#### Listing

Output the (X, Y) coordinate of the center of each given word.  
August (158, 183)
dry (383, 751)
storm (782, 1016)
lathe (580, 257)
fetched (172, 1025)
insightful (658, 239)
==
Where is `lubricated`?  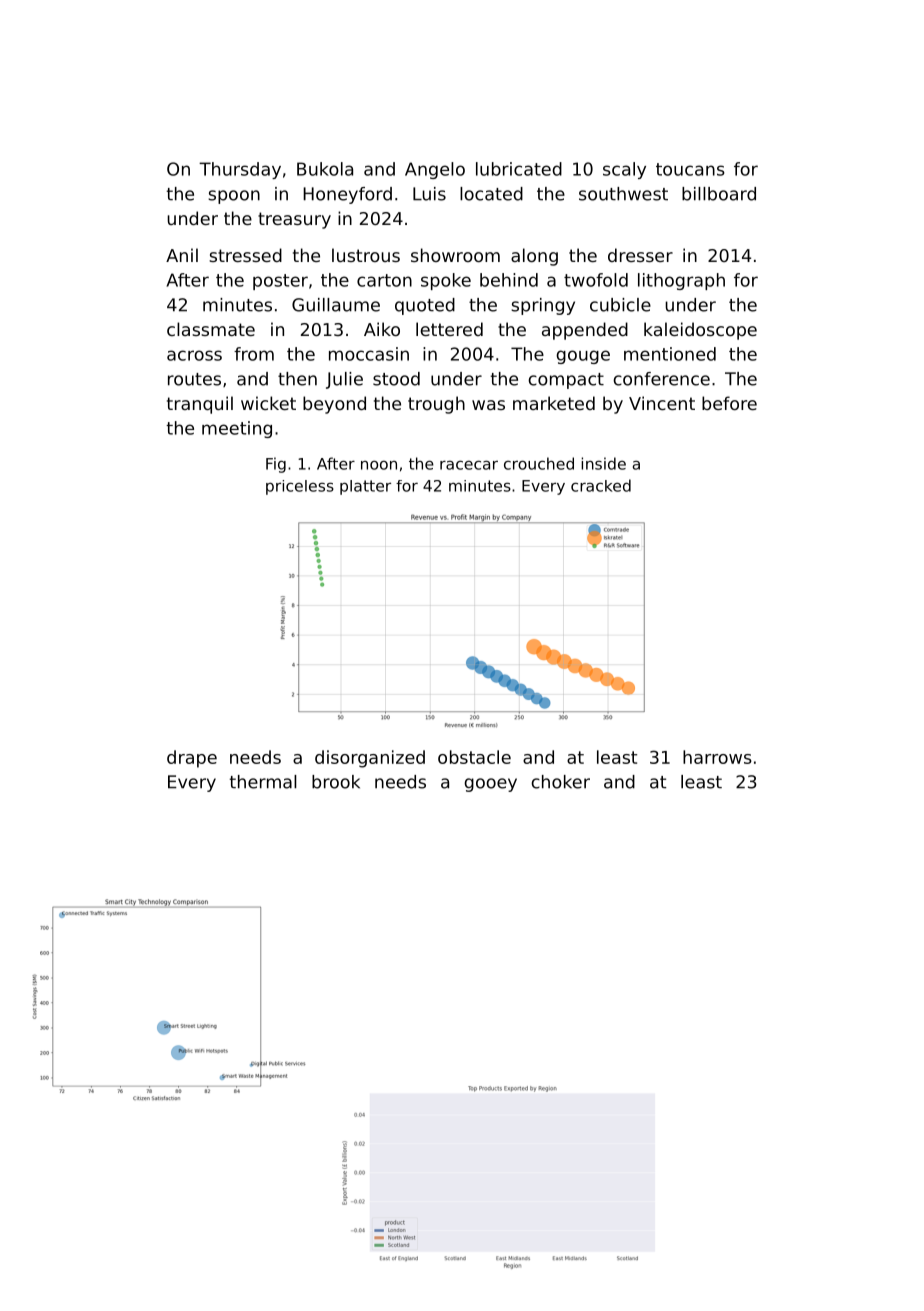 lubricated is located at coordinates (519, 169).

#### Instructions for the task
Edit the listing lines from "Output the (X, Y)" down to "insightful (658, 239)" so that "center" becomes "midpoint", leaving everything else unchanged, and return only those lines.

#### Correct output
Output the (X, Y) coordinate of the midpoint of each given word.  
August (158, 183)
dry (383, 751)
storm (782, 1016)
lathe (580, 257)
fetched (172, 1025)
insightful (658, 239)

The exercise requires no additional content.